- Your instructions
Please set down the line that contains "(309, 414) = (185, 438): none" and every line below it through the last, exactly as written, with no other lines.

[Dataset records]

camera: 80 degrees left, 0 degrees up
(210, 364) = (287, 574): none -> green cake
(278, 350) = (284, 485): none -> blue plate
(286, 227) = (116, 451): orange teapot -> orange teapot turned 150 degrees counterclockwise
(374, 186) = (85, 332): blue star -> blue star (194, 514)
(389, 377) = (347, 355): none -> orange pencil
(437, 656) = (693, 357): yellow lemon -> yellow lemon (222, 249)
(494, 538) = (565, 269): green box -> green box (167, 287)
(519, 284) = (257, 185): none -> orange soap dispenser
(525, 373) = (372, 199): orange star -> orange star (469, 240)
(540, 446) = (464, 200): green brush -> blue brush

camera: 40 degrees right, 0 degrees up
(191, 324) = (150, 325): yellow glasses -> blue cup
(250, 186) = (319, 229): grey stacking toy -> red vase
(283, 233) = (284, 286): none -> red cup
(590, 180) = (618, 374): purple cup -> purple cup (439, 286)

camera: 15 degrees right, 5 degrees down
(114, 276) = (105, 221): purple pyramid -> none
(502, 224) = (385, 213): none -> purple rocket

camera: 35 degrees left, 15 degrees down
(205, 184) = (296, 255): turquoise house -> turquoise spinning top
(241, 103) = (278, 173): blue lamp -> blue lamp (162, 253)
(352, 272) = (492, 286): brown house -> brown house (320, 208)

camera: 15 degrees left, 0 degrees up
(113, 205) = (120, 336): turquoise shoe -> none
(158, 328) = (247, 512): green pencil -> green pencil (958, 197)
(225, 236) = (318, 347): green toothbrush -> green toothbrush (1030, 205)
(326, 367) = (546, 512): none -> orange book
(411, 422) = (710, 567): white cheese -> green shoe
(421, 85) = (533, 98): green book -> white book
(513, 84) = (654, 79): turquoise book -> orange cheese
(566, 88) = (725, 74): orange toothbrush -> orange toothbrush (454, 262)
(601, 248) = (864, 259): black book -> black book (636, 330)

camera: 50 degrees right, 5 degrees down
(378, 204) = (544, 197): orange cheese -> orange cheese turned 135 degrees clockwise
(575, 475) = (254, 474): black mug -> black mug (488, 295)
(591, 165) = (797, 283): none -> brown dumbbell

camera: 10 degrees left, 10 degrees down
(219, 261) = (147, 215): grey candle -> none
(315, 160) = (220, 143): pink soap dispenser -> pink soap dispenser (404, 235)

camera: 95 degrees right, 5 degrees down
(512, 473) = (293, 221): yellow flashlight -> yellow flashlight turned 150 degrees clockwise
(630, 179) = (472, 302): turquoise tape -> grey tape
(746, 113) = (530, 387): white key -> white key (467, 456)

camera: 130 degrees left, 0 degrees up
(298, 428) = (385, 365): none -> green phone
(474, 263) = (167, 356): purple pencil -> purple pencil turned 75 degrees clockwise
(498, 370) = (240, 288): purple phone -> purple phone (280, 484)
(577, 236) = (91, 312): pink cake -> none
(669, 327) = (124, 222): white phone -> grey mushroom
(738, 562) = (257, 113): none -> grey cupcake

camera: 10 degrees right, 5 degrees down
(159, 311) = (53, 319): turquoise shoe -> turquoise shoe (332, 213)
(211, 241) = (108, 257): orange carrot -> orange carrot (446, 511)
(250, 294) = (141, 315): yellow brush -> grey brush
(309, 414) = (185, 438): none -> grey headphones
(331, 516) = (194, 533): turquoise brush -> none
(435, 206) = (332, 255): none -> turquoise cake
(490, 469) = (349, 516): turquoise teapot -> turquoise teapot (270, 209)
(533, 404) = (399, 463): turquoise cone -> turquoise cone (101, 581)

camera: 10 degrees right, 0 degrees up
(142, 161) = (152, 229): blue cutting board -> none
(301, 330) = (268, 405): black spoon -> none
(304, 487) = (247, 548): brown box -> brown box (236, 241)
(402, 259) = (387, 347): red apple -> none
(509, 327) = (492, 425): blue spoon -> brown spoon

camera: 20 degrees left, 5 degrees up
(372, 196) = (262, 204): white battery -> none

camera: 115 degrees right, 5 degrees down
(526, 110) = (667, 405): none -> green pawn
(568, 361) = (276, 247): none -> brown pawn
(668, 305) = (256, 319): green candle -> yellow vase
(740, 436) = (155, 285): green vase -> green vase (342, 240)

- Result of this exercise
(309, 414) = (185, 438): none -> grey headphones
(331, 516) = (194, 533): turquoise brush -> none
(435, 206) = (332, 255): none -> turquoise cake
(490, 469) = (349, 516): turquoise teapot -> turquoise teapot (270, 209)
(533, 404) = (399, 463): turquoise cone -> turquoise cone (101, 581)

camera: 10 degrees right, 0 degrees up
(142, 161) = (152, 229): blue cutting board -> none
(301, 330) = (268, 405): black spoon -> none
(304, 487) = (247, 548): brown box -> brown box (236, 241)
(402, 259) = (387, 347): red apple -> none
(509, 327) = (492, 425): blue spoon -> brown spoon

camera: 20 degrees left, 5 degrees up
(372, 196) = (262, 204): white battery -> none

camera: 115 degrees right, 5 degrees down
(526, 110) = (667, 405): none -> green pawn
(568, 361) = (276, 247): none -> brown pawn
(668, 305) = (256, 319): green candle -> yellow vase
(740, 436) = (155, 285): green vase -> green vase (342, 240)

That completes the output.